Content revision data:
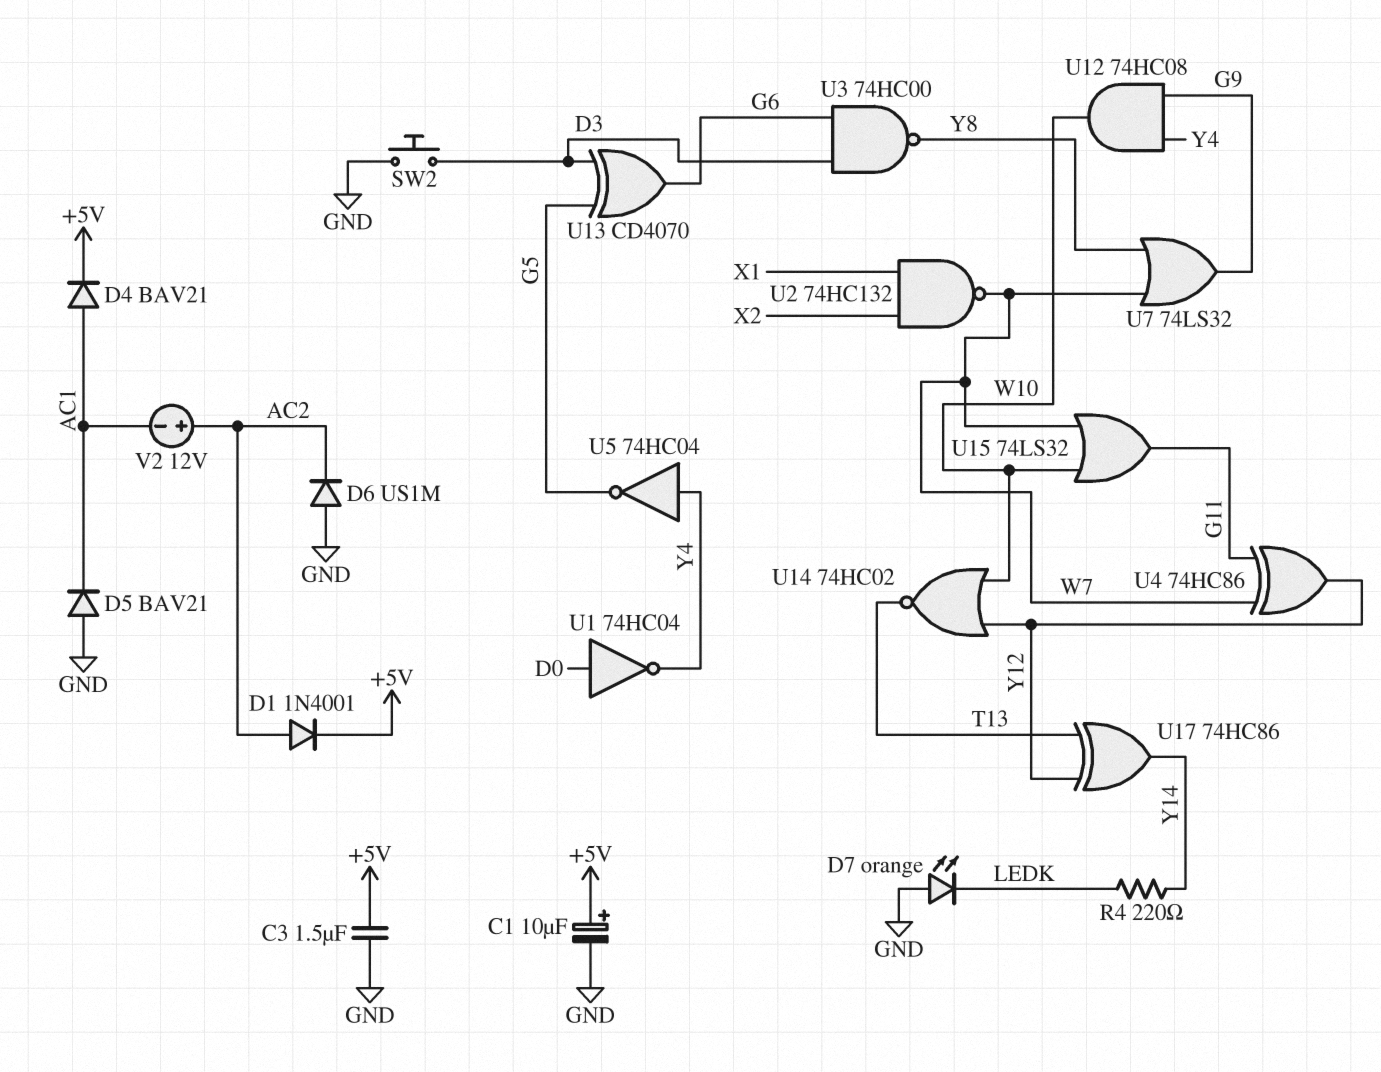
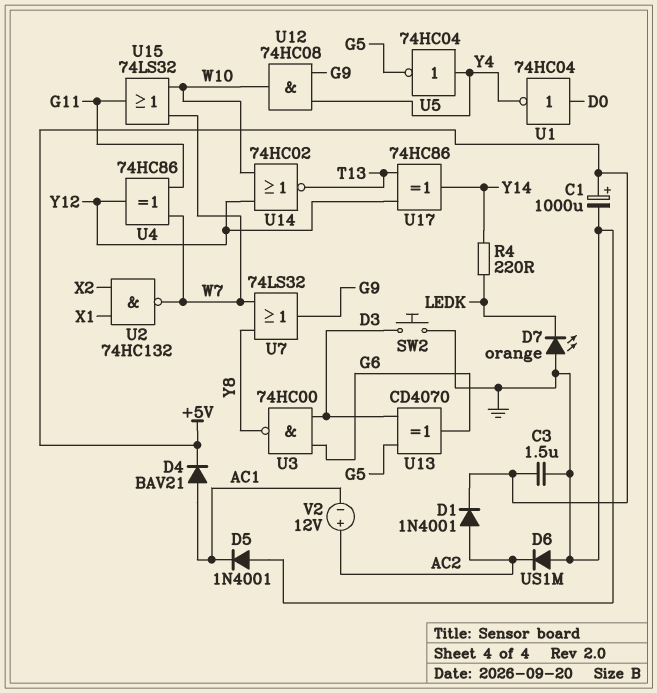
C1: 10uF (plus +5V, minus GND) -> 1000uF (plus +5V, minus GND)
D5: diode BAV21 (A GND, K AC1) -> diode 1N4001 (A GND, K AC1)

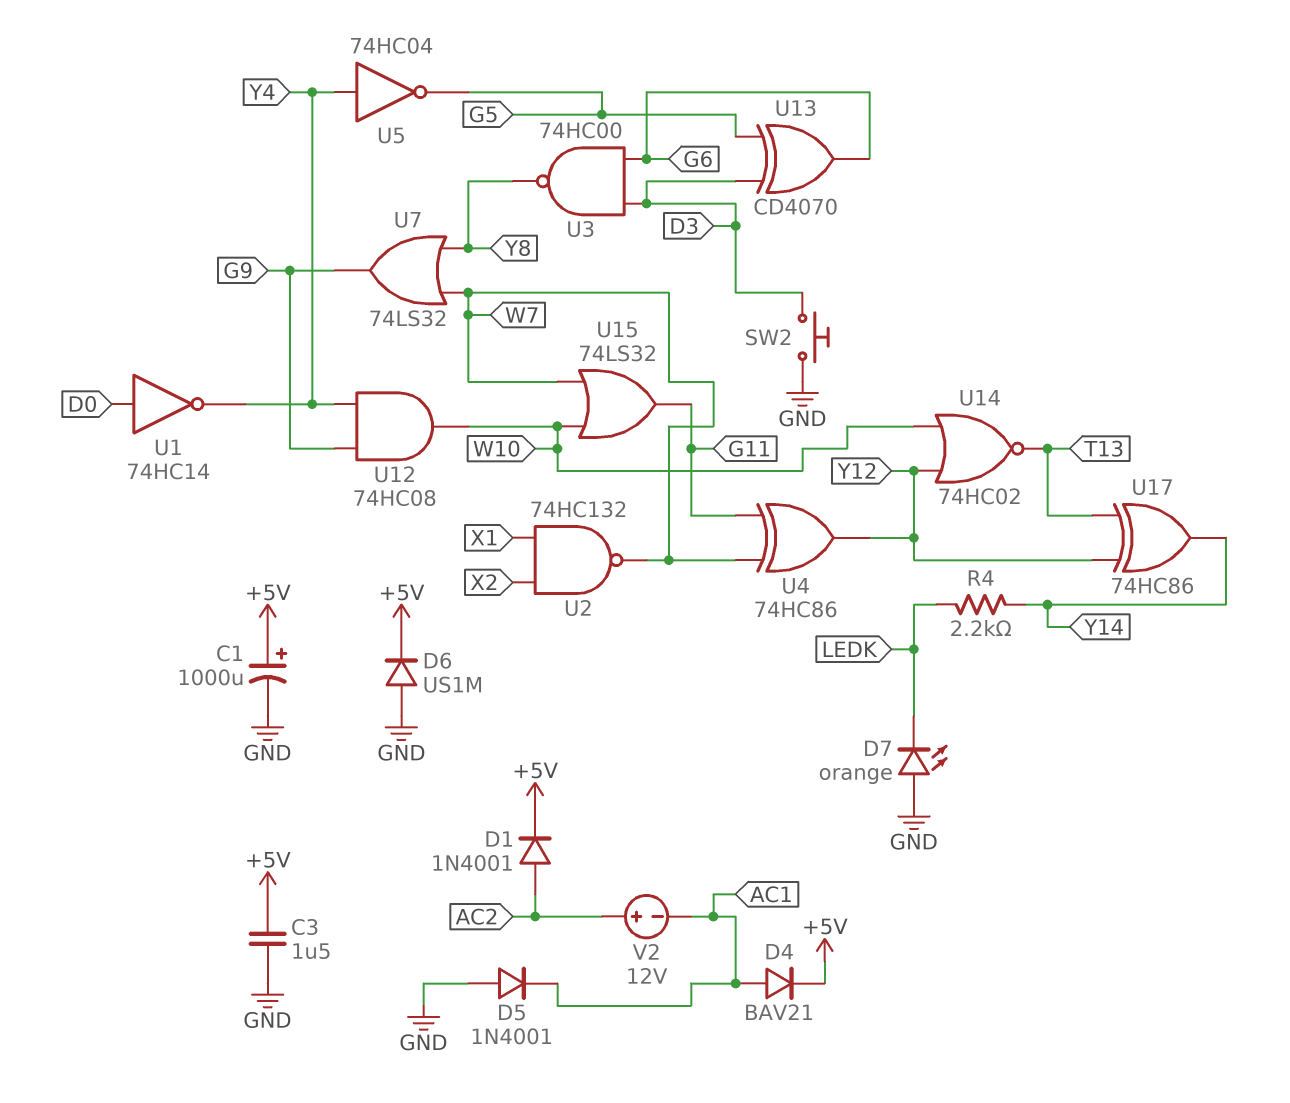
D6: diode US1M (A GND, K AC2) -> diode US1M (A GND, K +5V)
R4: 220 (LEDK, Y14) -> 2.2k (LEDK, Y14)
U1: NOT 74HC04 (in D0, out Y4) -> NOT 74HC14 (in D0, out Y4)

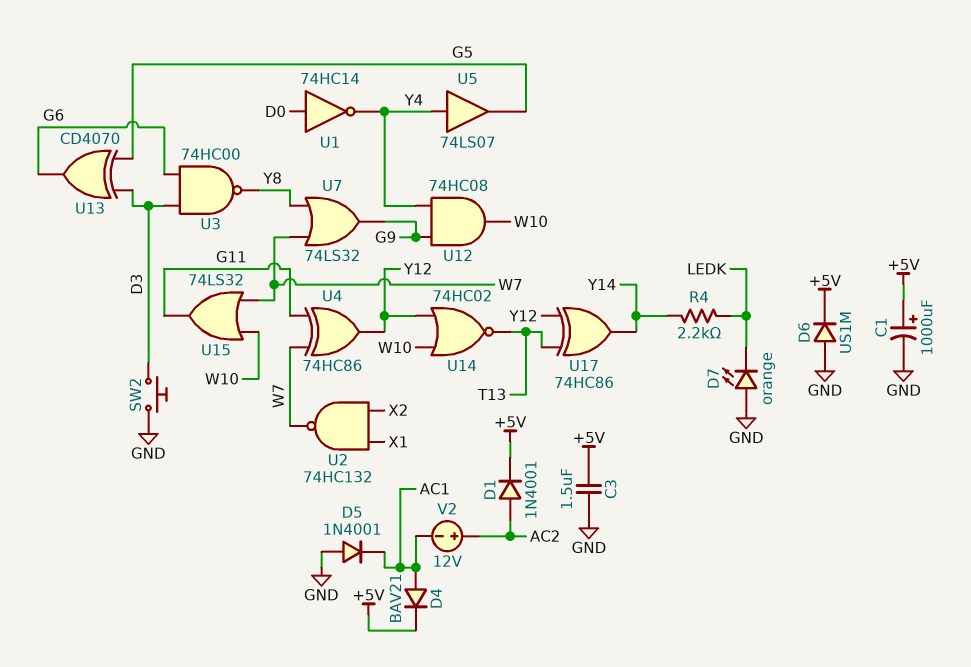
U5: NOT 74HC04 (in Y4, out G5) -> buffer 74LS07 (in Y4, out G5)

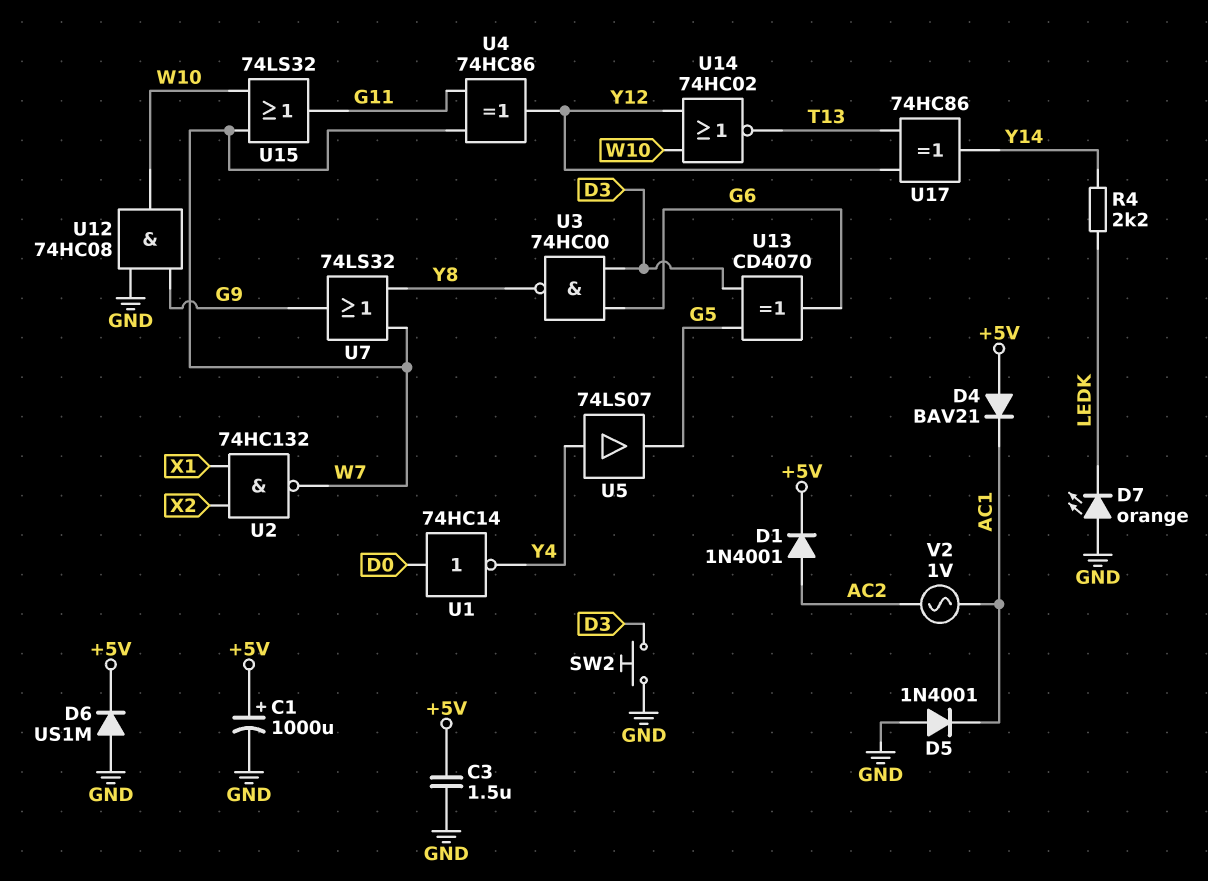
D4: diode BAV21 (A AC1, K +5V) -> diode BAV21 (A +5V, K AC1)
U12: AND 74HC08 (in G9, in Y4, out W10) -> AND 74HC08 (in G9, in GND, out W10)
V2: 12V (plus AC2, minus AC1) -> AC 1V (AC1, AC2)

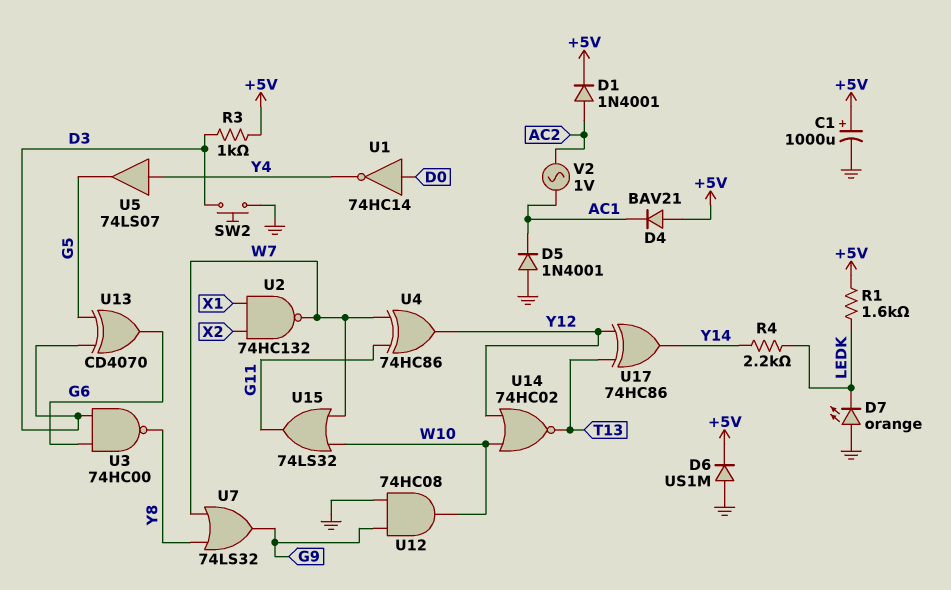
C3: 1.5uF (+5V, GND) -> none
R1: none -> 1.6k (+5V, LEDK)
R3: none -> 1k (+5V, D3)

- [TASK REQUIREMENTS]: "U5: NOT 74HC04" marks the last line to keep. Retype every line from the start of the entries through that one, exactly, and drop the pictures.

- [SOLUTION BELOW]:
C1: 10uF (plus +5V, minus GND) -> 1000uF (plus +5V, minus GND)
D5: diode BAV21 (A GND, K AC1) -> diode 1N4001 (A GND, K AC1)

D6: diode US1M (A GND, K AC2) -> diode US1M (A GND, K +5V)
R4: 220 (LEDK, Y14) -> 2.2k (LEDK, Y14)
U1: NOT 74HC04 (in D0, out Y4) -> NOT 74HC14 (in D0, out Y4)

U5: NOT 74HC04 (in Y4, out G5) -> buffer 74LS07 (in Y4, out G5)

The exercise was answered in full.